■ **What is being asked**: Leaving all pictures aside, write out the records below precisely as given.

Difference listings:
((

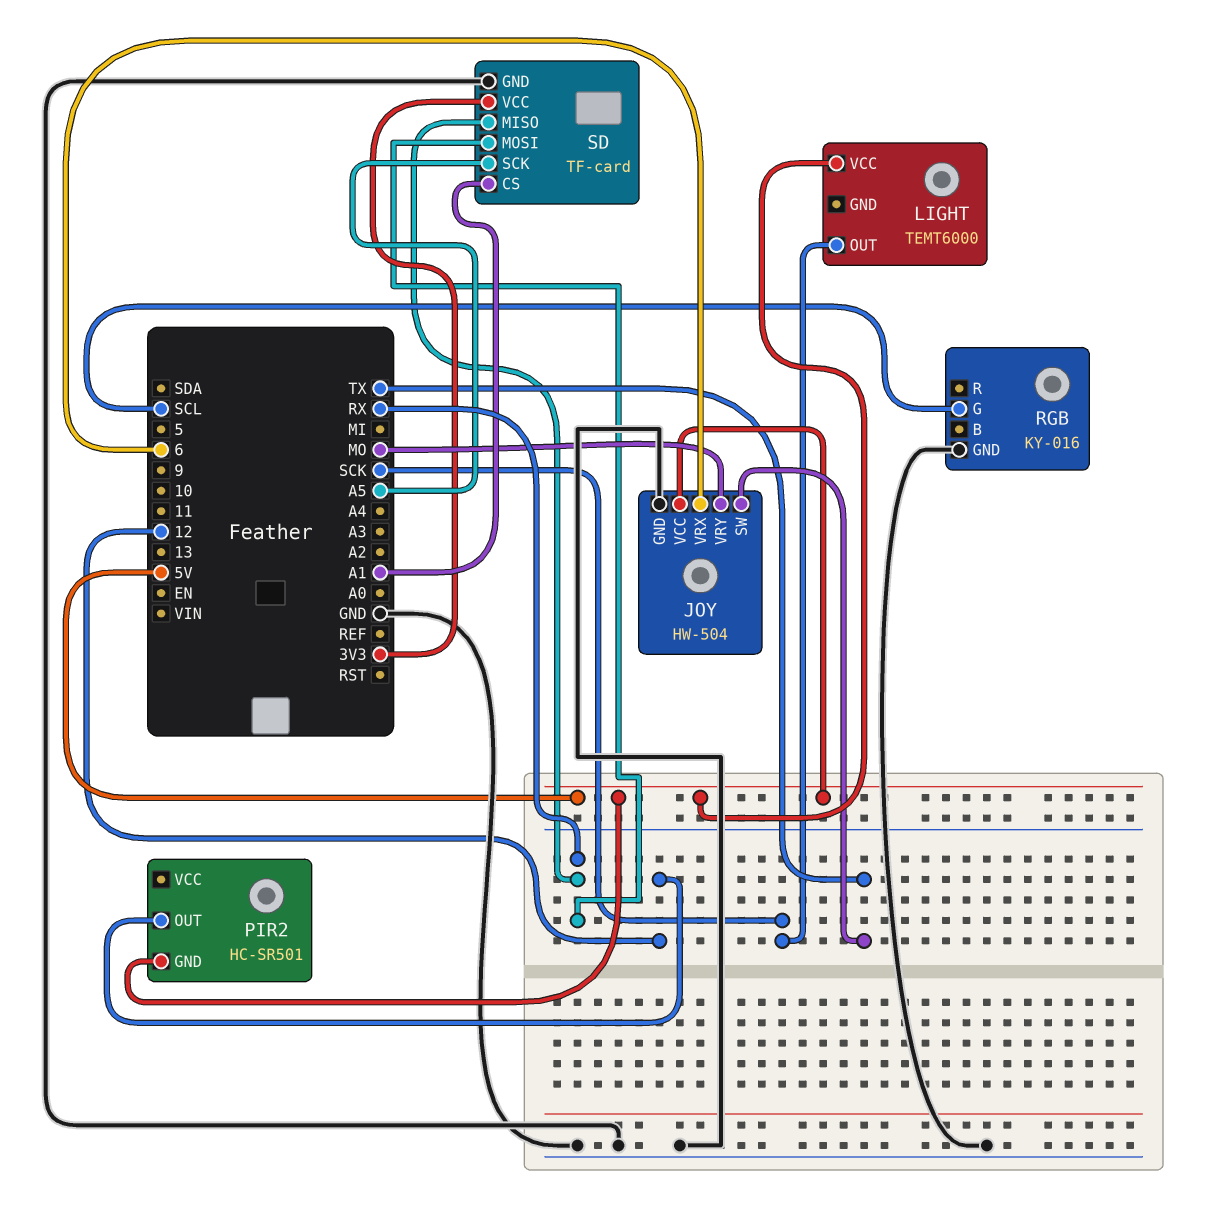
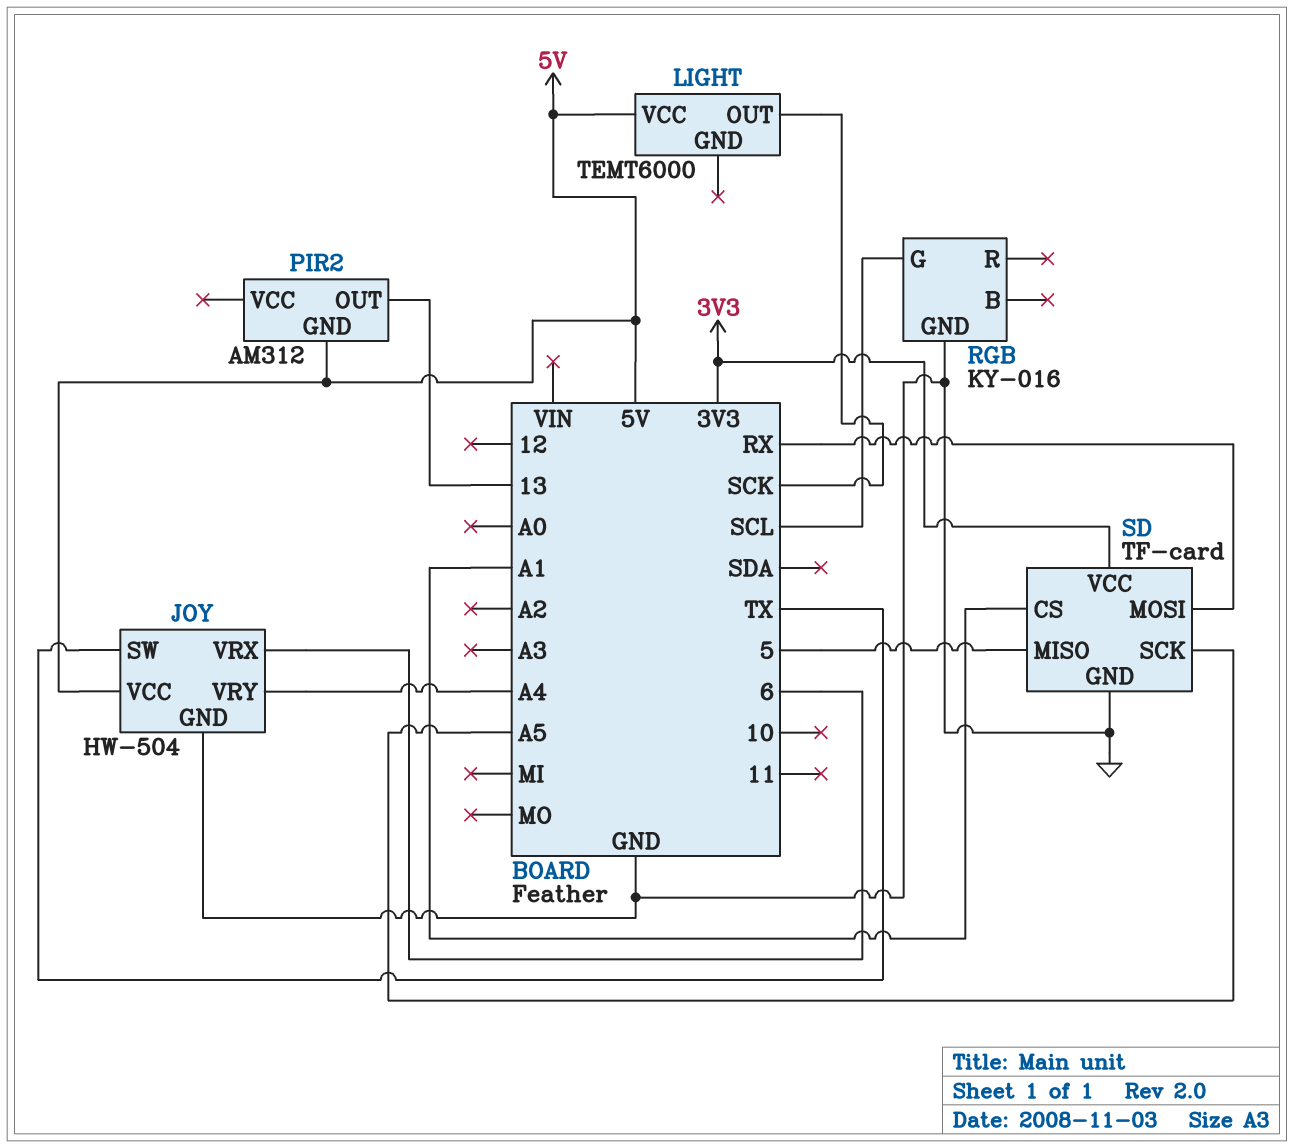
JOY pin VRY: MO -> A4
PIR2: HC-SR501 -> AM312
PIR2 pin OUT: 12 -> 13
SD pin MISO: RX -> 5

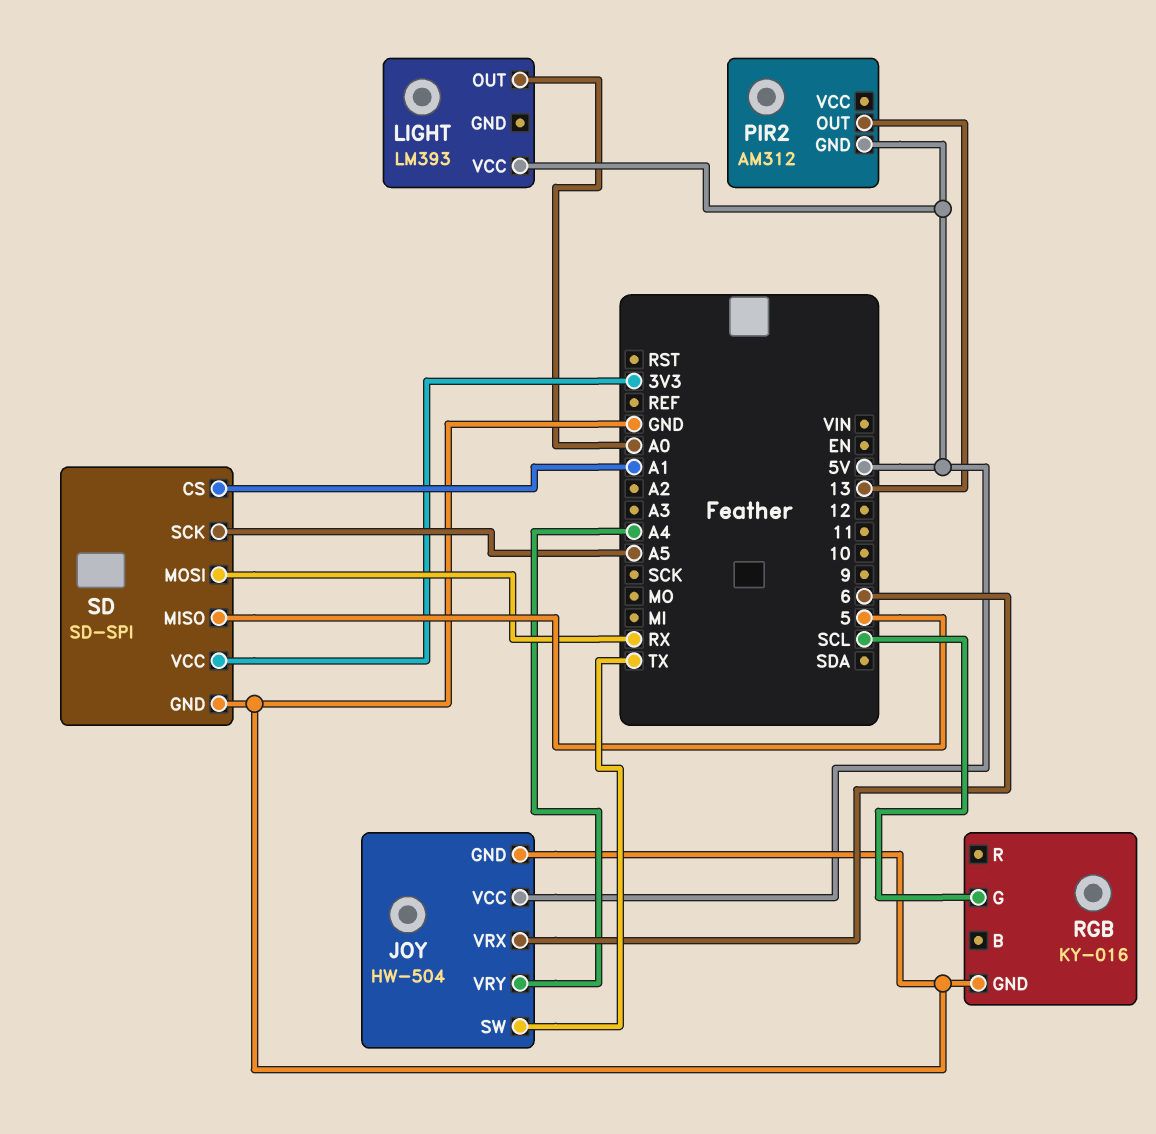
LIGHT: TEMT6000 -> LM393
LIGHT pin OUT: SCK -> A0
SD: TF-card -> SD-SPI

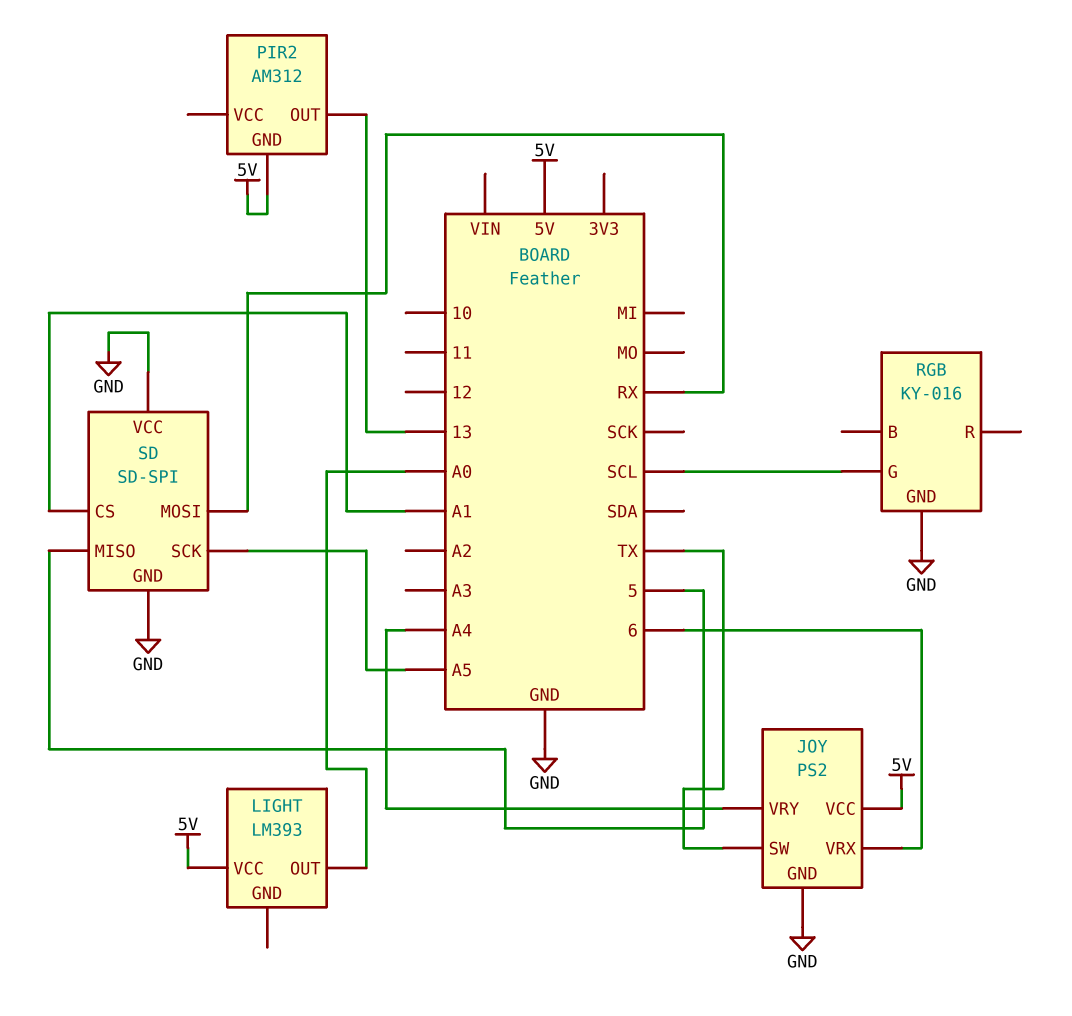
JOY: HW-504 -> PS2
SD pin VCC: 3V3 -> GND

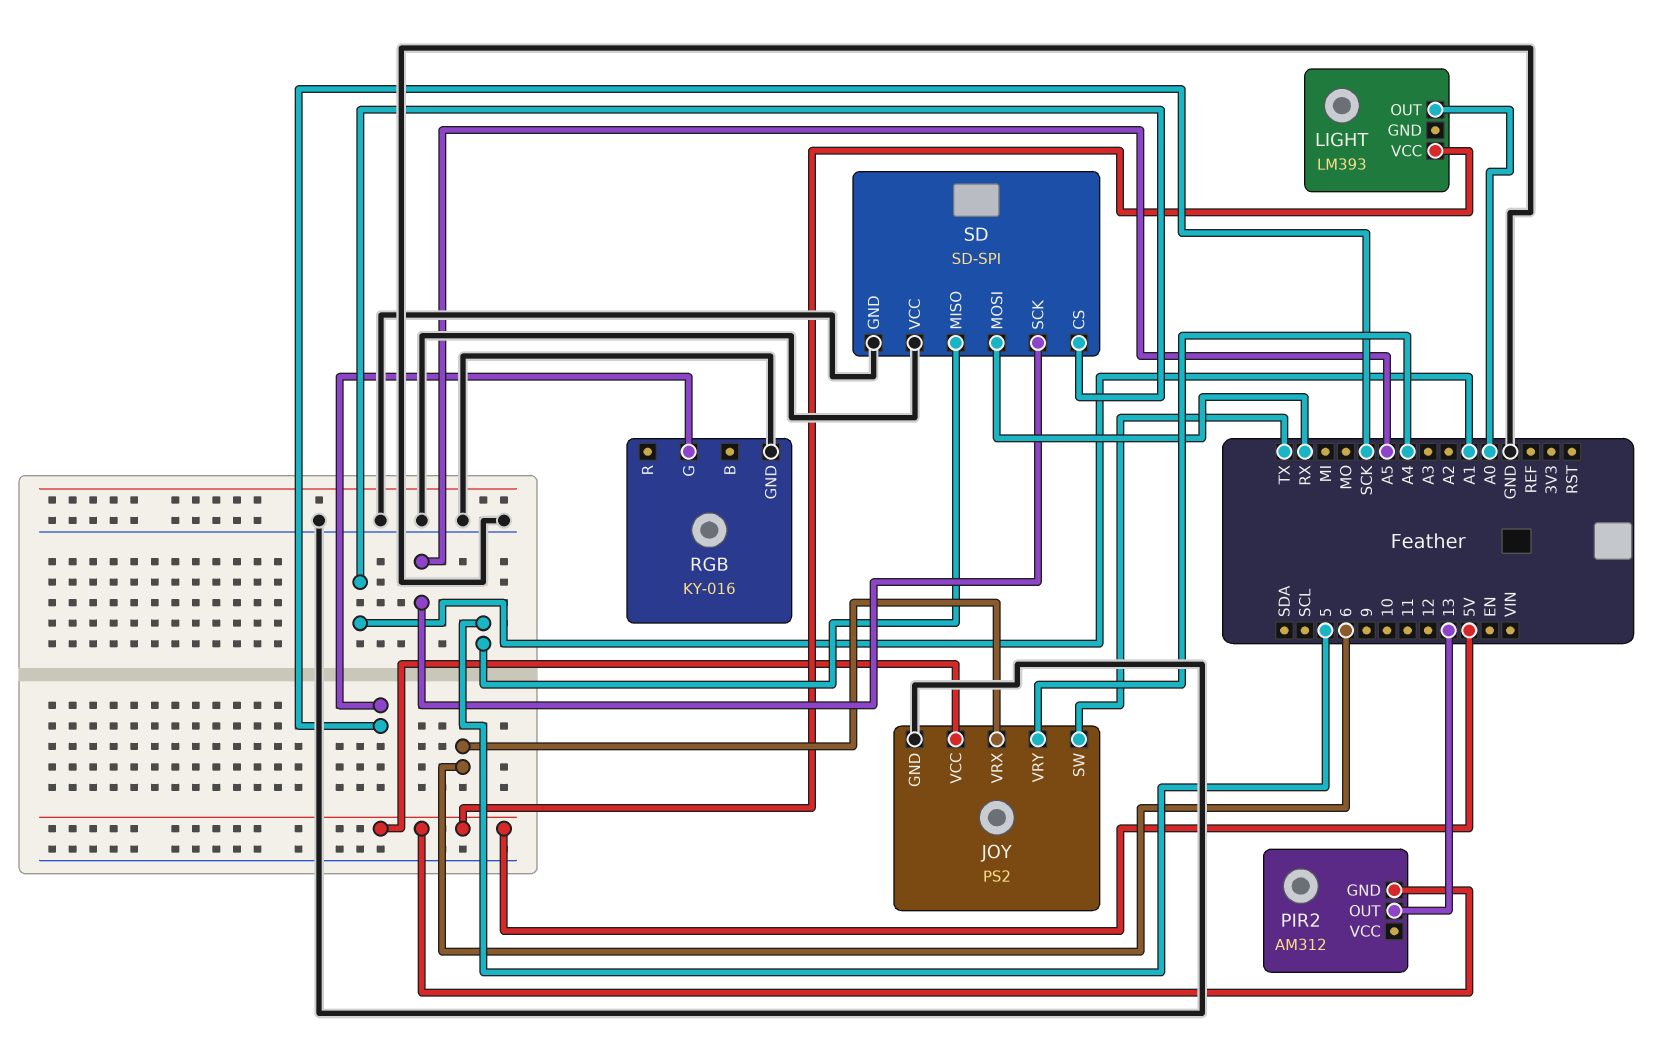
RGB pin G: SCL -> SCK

))

■ **The answer**:
JOY pin VRY: MO -> A4
PIR2: HC-SR501 -> AM312
PIR2 pin OUT: 12 -> 13
SD pin MISO: RX -> 5

LIGHT: TEMT6000 -> LM393
LIGHT pin OUT: SCK -> A0
SD: TF-card -> SD-SPI

JOY: HW-504 -> PS2
SD pin VCC: 3V3 -> GND

RGB pin G: SCL -> SCK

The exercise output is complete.